--- RAW DATA Enclosed Below ---

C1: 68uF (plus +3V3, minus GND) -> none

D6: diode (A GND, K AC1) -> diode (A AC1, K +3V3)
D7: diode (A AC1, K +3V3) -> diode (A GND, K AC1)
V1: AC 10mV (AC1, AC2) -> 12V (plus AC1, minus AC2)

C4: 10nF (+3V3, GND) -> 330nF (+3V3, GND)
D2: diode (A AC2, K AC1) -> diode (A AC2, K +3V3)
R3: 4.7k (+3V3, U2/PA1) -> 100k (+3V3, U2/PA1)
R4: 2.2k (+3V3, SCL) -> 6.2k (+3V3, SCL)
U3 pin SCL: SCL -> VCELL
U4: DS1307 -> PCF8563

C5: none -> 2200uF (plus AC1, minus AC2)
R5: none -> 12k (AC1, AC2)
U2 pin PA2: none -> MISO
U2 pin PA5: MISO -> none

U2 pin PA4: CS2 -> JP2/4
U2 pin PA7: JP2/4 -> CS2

--- End of Enclosed RAW DATA ---

**TASK**
Write out exactly the lines from the line containing "U4: DS1307 -> PCF8563" to the end of the listing above, both included, and nothing else.

**ANSWER TO THIS EXERCISE**
U4: DS1307 -> PCF8563

C5: none -> 2200uF (plus AC1, minus AC2)
R5: none -> 12k (AC1, AC2)
U2 pin PA2: none -> MISO
U2 pin PA5: MISO -> none

U2 pin PA4: CS2 -> JP2/4
U2 pin PA7: JP2/4 -> CS2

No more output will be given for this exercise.